Work to be completed
Print the entries below exactly as they appear, from the first line up to and including the line with "camera: 165 degrees left, 25 degrees down". Do not print any pictures.

(Data shown)

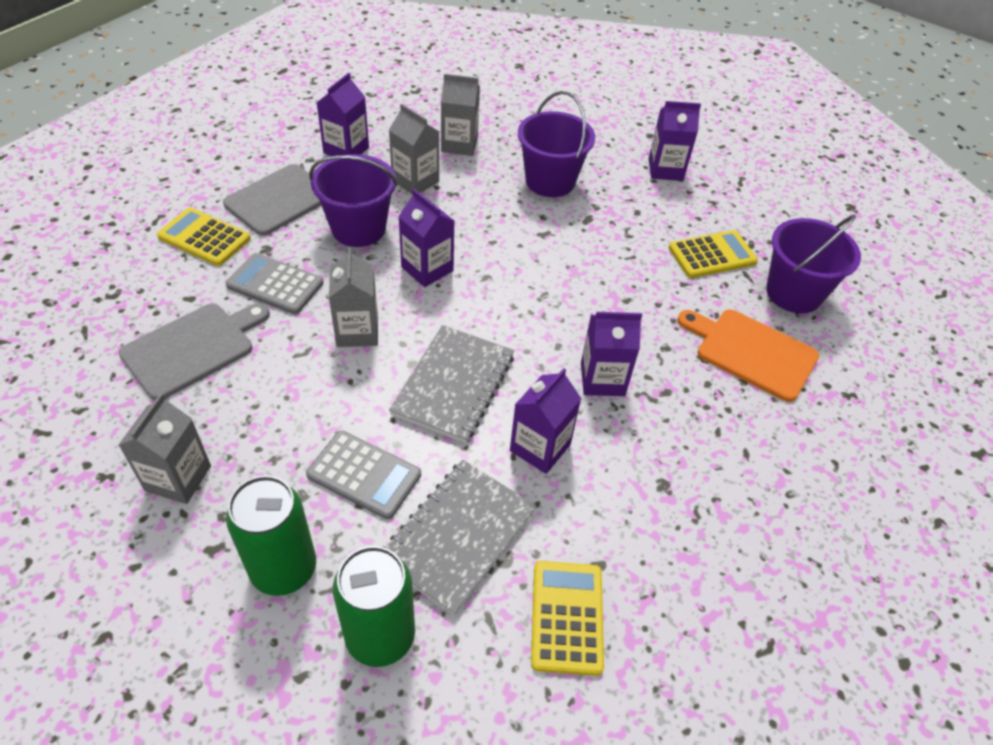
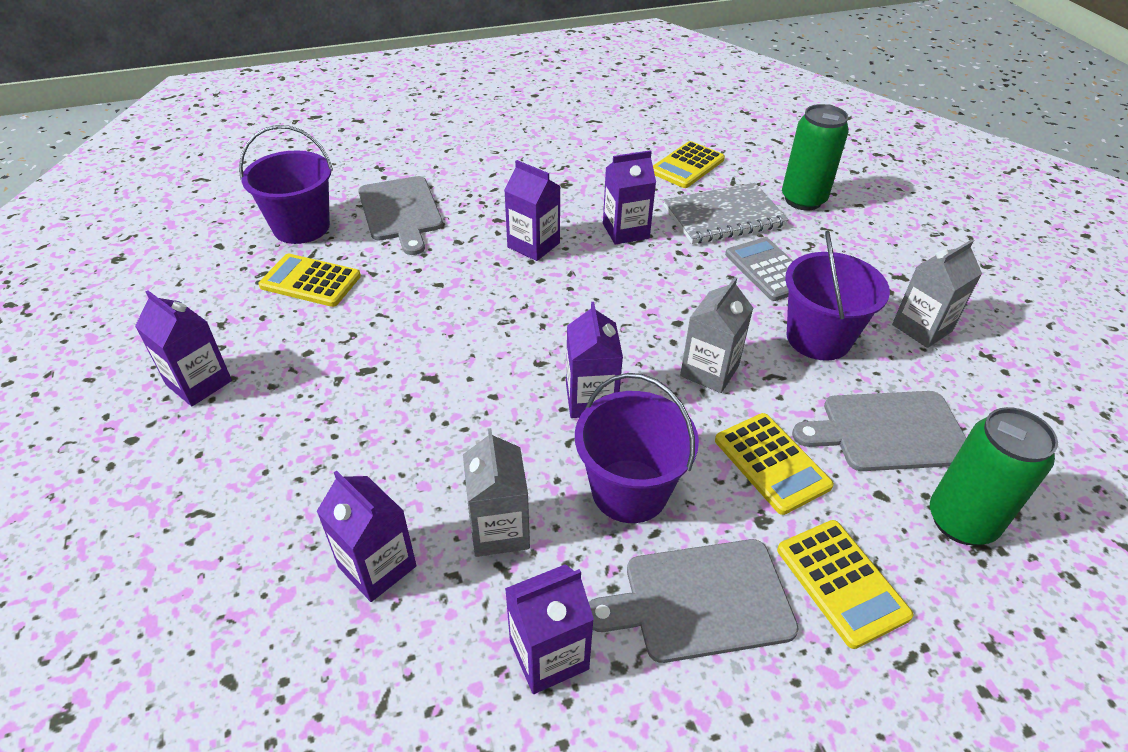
camera: 140 degrees left, 5 degrees down
(275, 284) = (771, 463): grey calculator -> yellow calculator
(284, 569) = (852, 248): green can -> green can (961, 521)
(454, 385) = (654, 292): grey notebook -> none
(459, 144) = (377, 566): grey carton -> purple carton
(550, 181) = (340, 437): purple bucket -> purple bucket (818, 338)
(751, 352) = (401, 211): orange cutting board -> grey cutting board

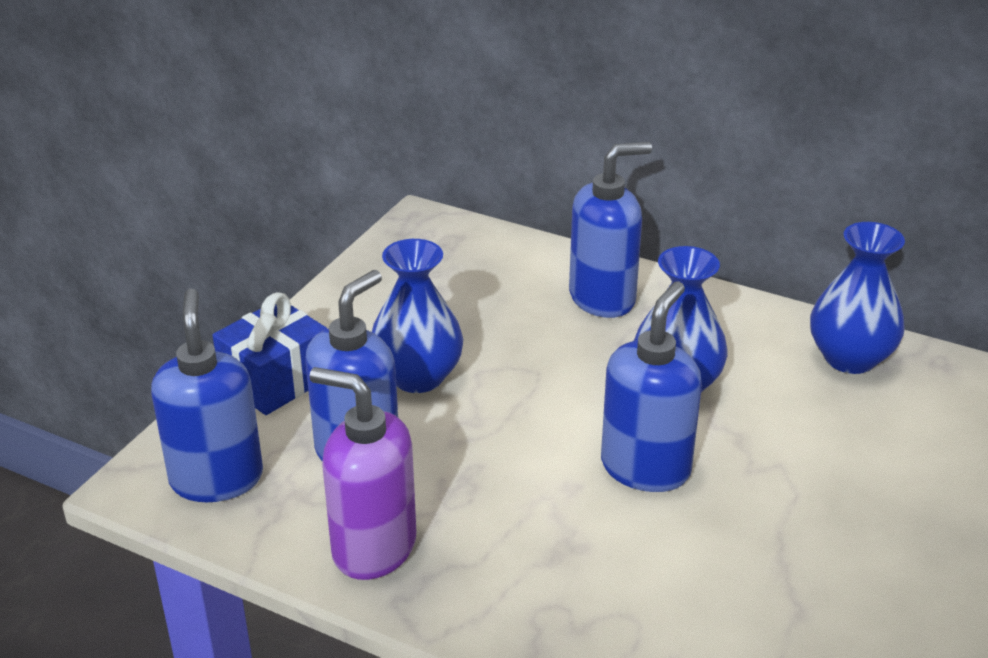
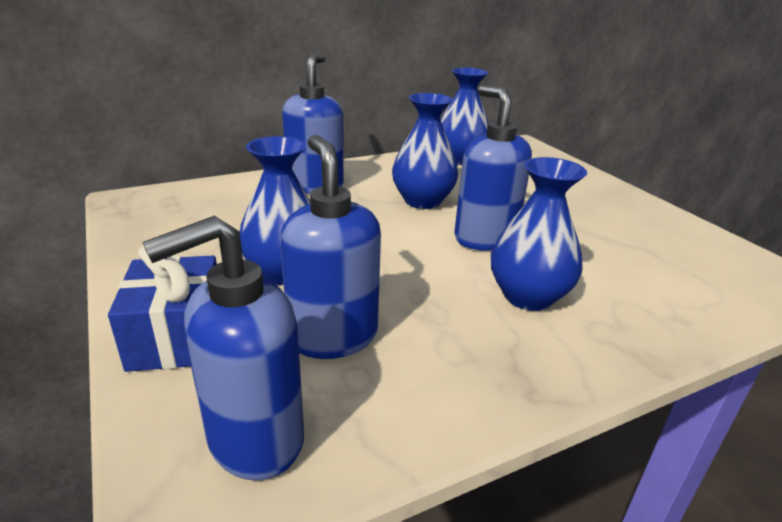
camera: 55 degrees left, 5 degrees down
(216, 478) = (254, 439): blue soap dispenser -> blue soap dispenser turned 60 degrees counterclockwise
(373, 548) = (456, 380): purple soap dispenser -> none
(557, 544) = (528, 296): none -> blue vase

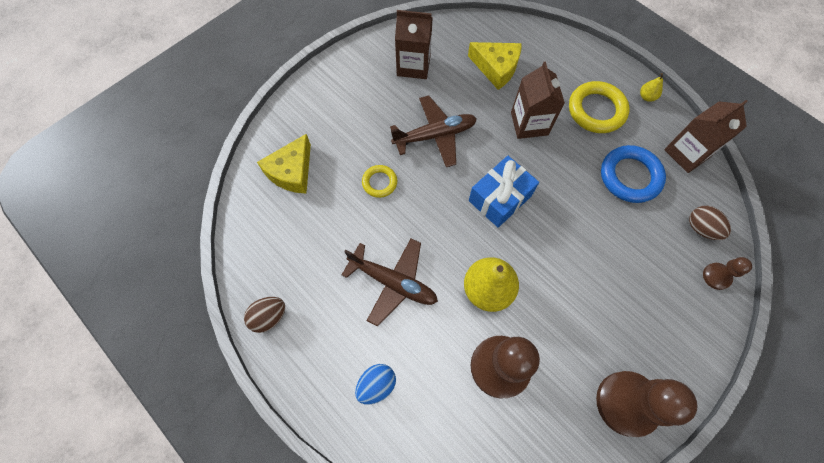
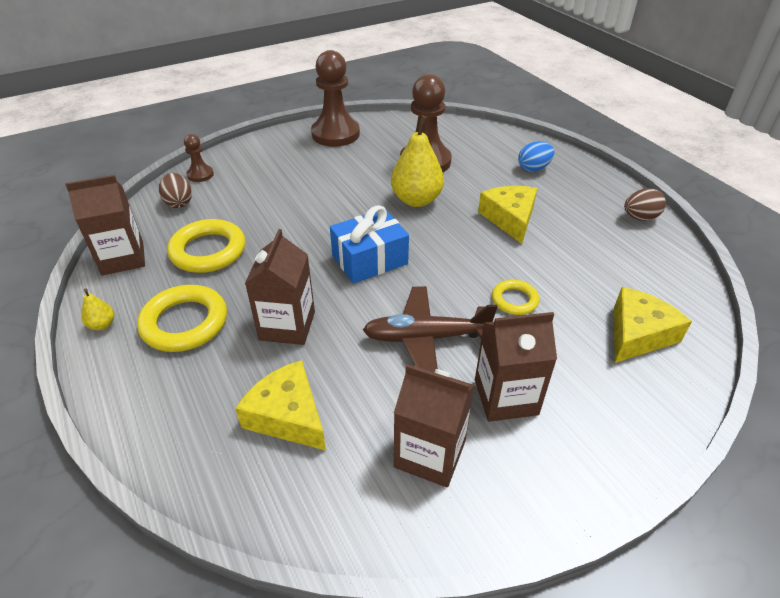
camera: 165 degrees left, 25 degrees down
(377, 106) = (506, 397): none -> brown carton
(393, 282) = (510, 219): brown plane -> yellow cheese
(630, 176) = (208, 251): blue ring -> yellow ring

(End Data shown)

Exercise response
camera: 140 degrees left, 5 degrees down
(275, 284) = (771, 463): grey calculator -> yellow calculator
(284, 569) = (852, 248): green can -> green can (961, 521)
(454, 385) = (654, 292): grey notebook -> none
(459, 144) = (377, 566): grey carton -> purple carton
(550, 181) = (340, 437): purple bucket -> purple bucket (818, 338)
(751, 352) = (401, 211): orange cutting board -> grey cutting board

camera: 55 degrees left, 5 degrees down
(216, 478) = (254, 439): blue soap dispenser -> blue soap dispenser turned 60 degrees counterclockwise
(373, 548) = (456, 380): purple soap dispenser -> none
(557, 544) = (528, 296): none -> blue vase

camera: 165 degrees left, 25 degrees down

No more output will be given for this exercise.